## What you will do
Please find all lines in the data that hold the string "camera" and copy them.

Records from a data collection:

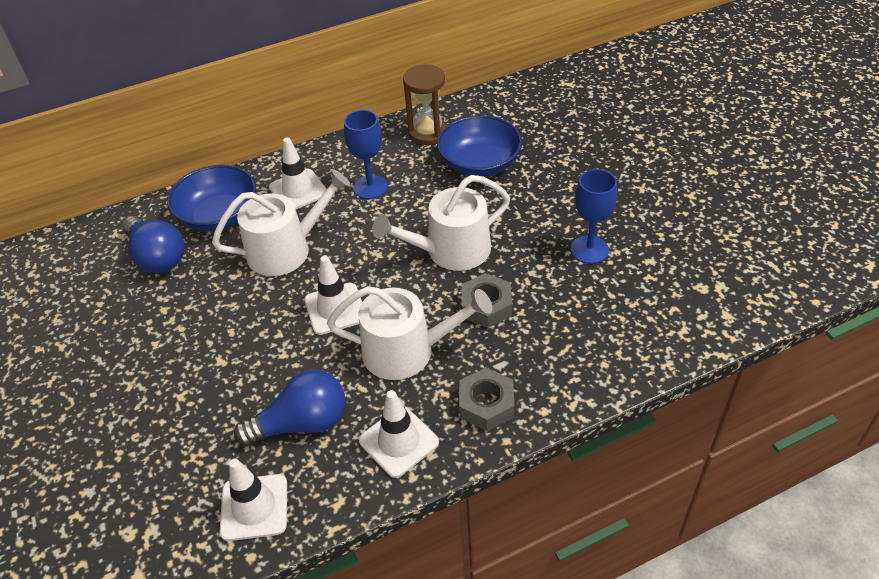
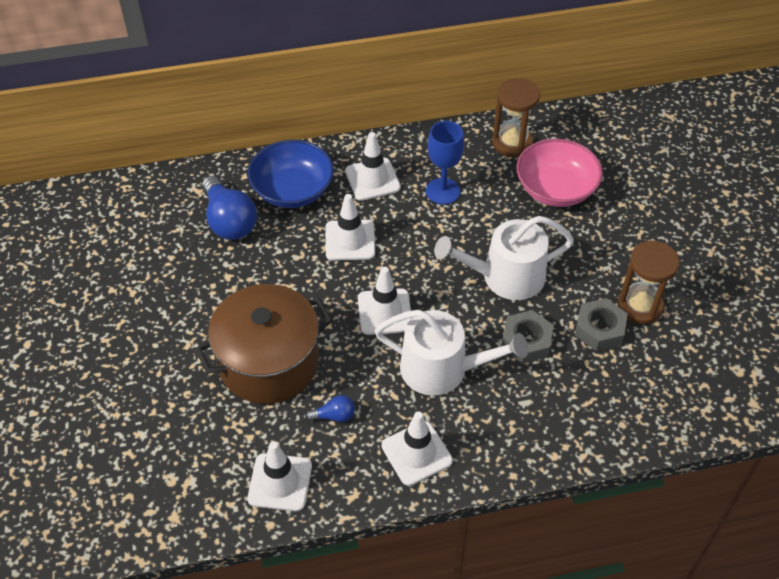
camera: 10 degrees right, 5 degrees up
(221, 385) = (269, 363): none -> brown pot
(286, 249) = (350, 240): white watering can -> white traffic cone
(302, 423) = (334, 416): blue light bulb -> blue light bulb, size x0.48
(479, 164) = (555, 189): blue bowl -> pink bowl
(486, 404) = (503, 437): grey nut -> grey nut (599, 329)
(589, 250) = (640, 306): blue goblet -> brown hourglass

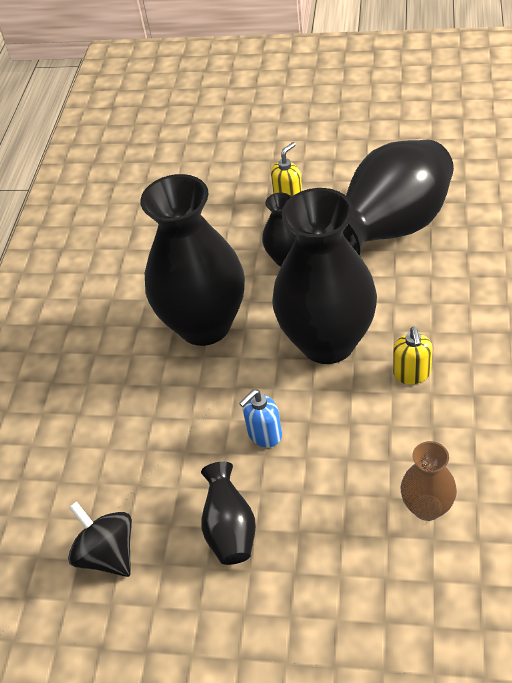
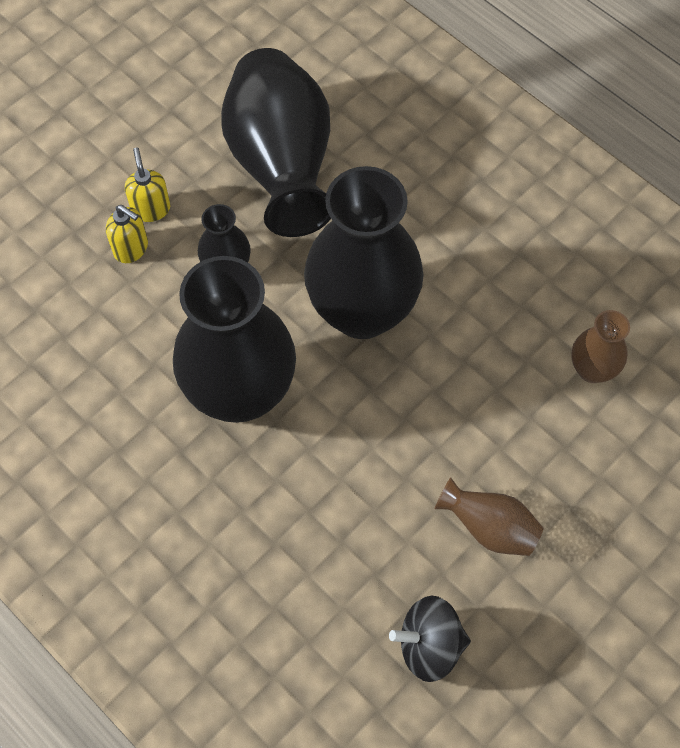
camera: 60 degrees left, 15 degrees up
(230, 529) = (489, 528): black vase -> brown vase
(264, 434) = (415, 433): blue soap dispenser -> none
(412, 374) = (457, 277): yellow soap dispenser -> yellow soap dispenser (131, 248)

## Task result
camera: 10 degrees right, 5 degrees up
camera: 60 degrees left, 15 degrees up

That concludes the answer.